## Extracted records:
——

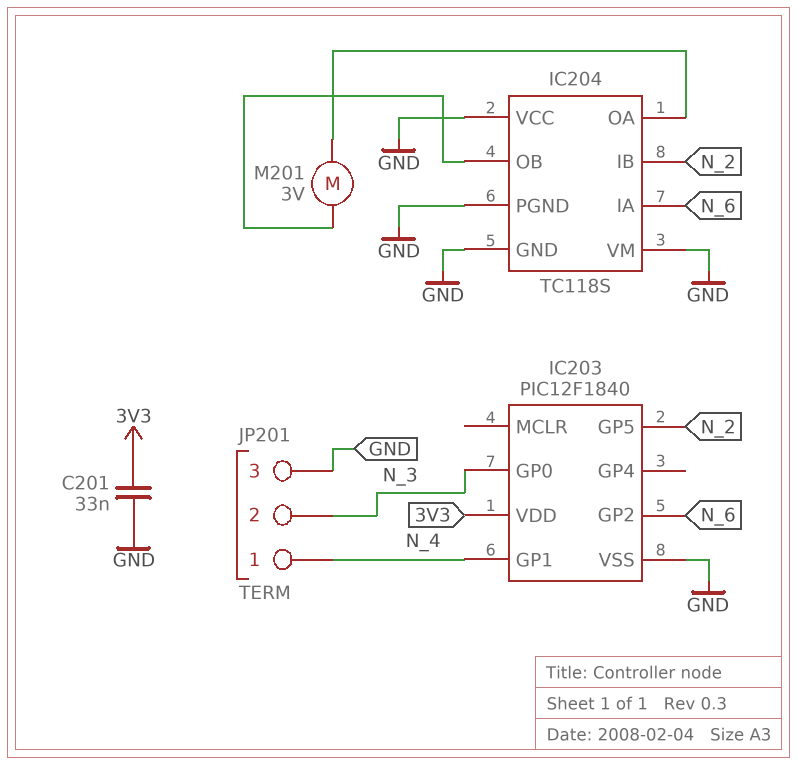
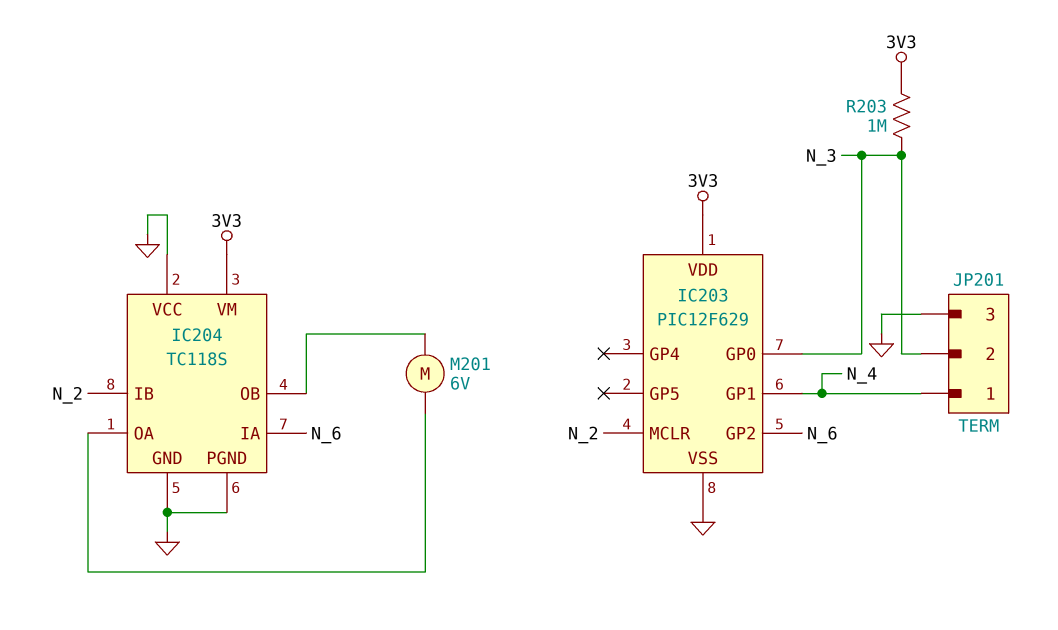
C201: 33nF (3V3, GND) -> none
IC203: PIC12F1840 -> PIC12F629
IC203 pin GP5: N_2 -> none
IC203 pin MCLR: none -> N_2
IC204 pin VM: GND -> 3V3
M201: motor 3V (IC204/OA, IC204/OB) -> motor 6V (IC204/OA, IC204/OB)
R203: none -> 1M (3V3, N_3)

——

## Assignment:
Please return the entries above exactly as they appear, but without the pictures.

## Output:
C201: 33nF (3V3, GND) -> none
IC203: PIC12F1840 -> PIC12F629
IC203 pin GP5: N_2 -> none
IC203 pin MCLR: none -> N_2
IC204 pin VM: GND -> 3V3
M201: motor 3V (IC204/OA, IC204/OB) -> motor 6V (IC204/OA, IC204/OB)
R203: none -> 1M (3V3, N_3)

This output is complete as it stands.